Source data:

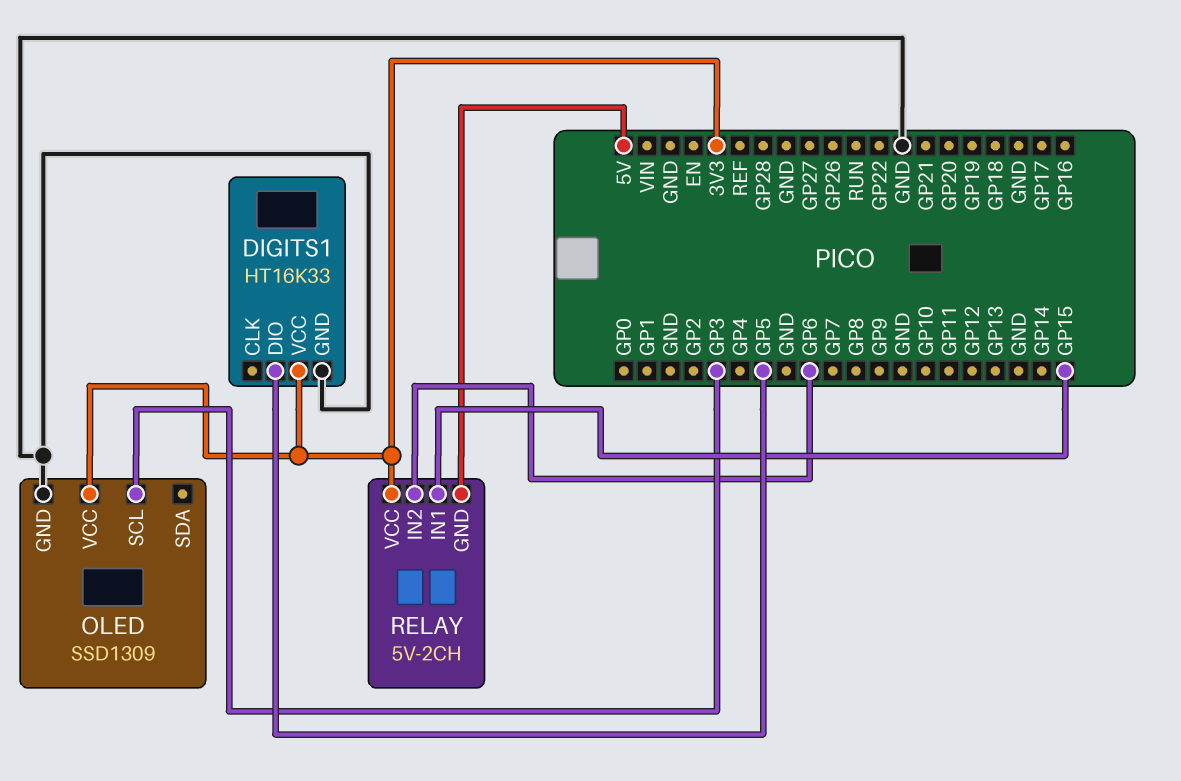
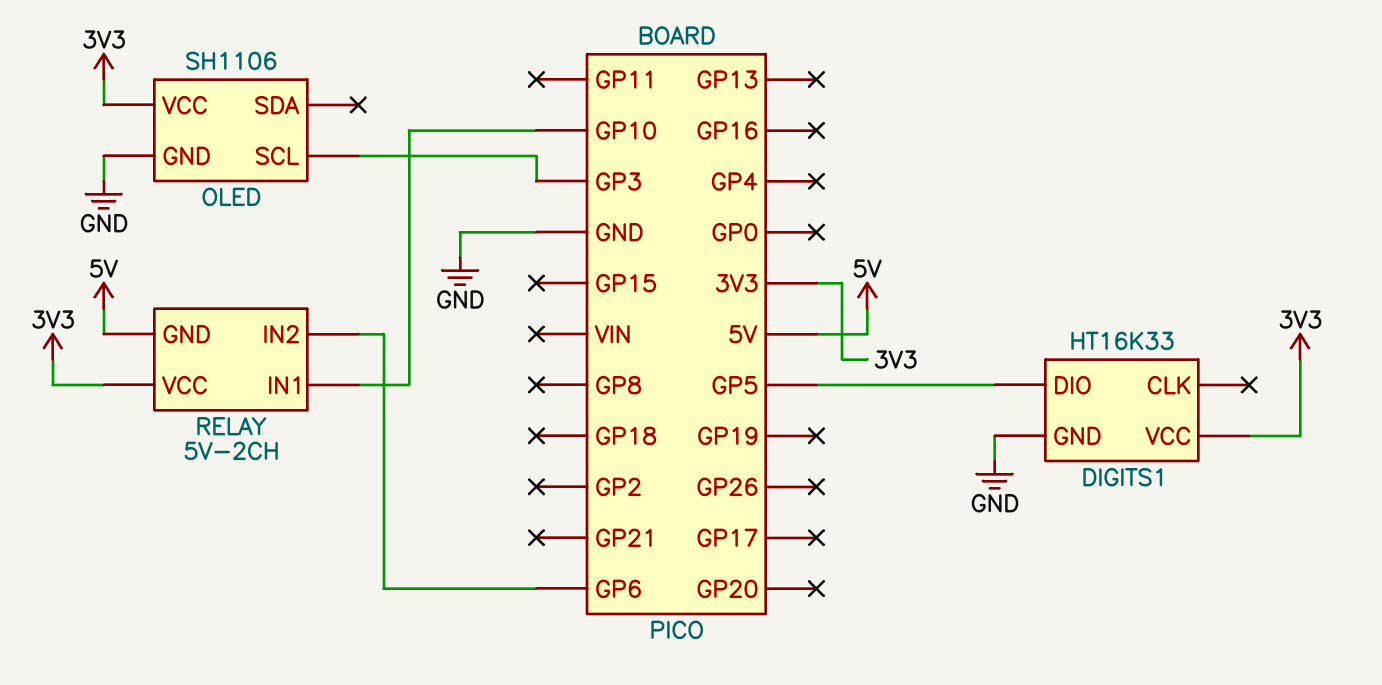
OLED: SSD1309 -> SH1106
RELAY pin IN1: GP15 -> GP10

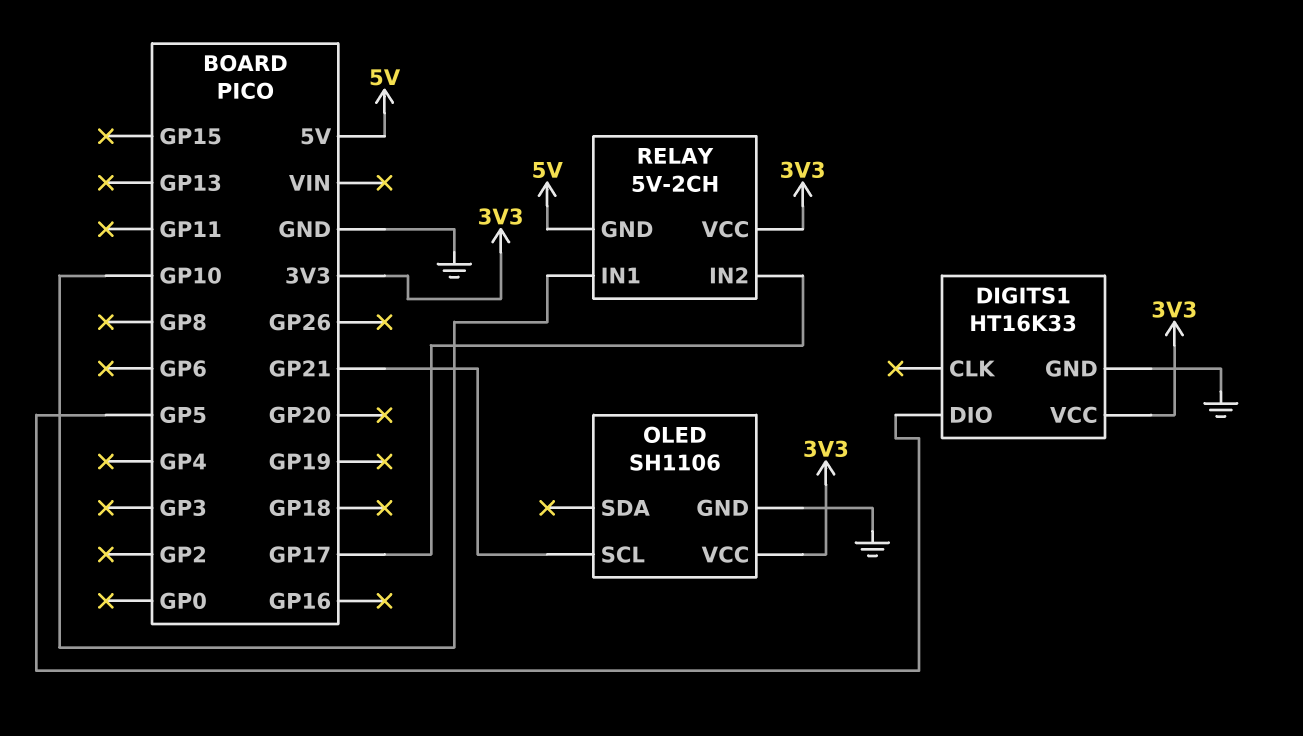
OLED pin SCL: GP3 -> GP21
RELAY pin IN2: GP6 -> GP17

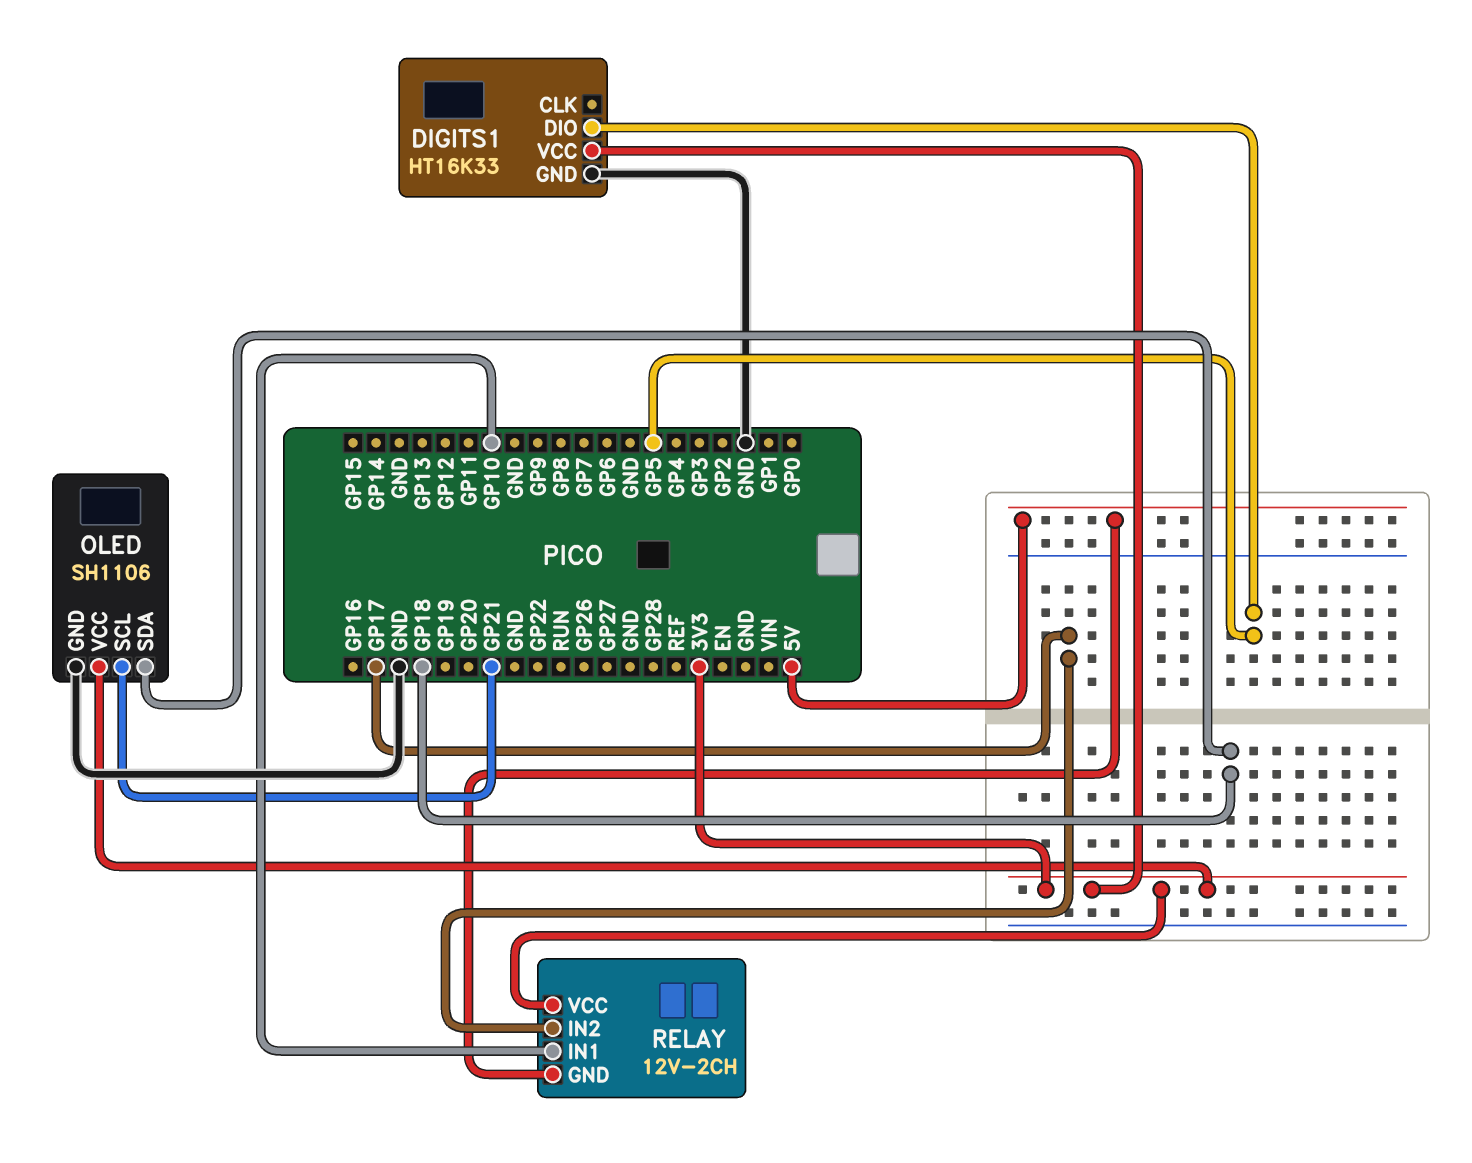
OLED pin SDA: none -> GP18
RELAY: 5V-2CH -> 12V-2CH

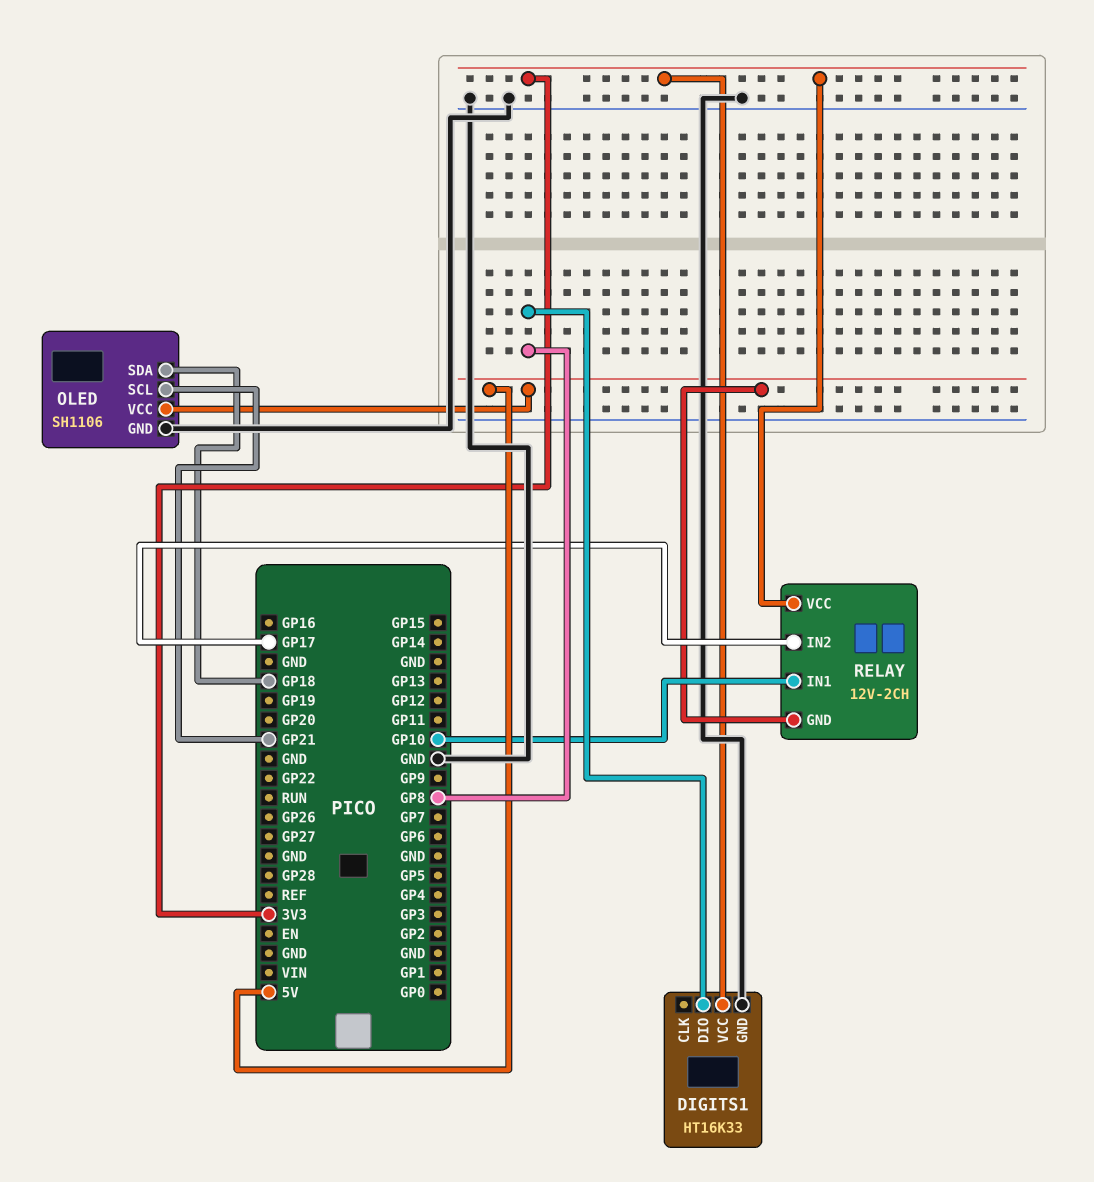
DIGITS1 pin DIO: GP5 -> GP8
OLED pin VCC: 3V3 -> 5V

> _Task prompt_
All of the entries must be reproduced exactly, apart from the pictures, which are to be dropped.

> _Solution below_
OLED: SSD1309 -> SH1106
RELAY pin IN1: GP15 -> GP10

OLED pin SCL: GP3 -> GP21
RELAY pin IN2: GP6 -> GP17

OLED pin SDA: none -> GP18
RELAY: 5V-2CH -> 12V-2CH

DIGITS1 pin DIO: GP5 -> GP8
OLED pin VCC: 3V3 -> 5V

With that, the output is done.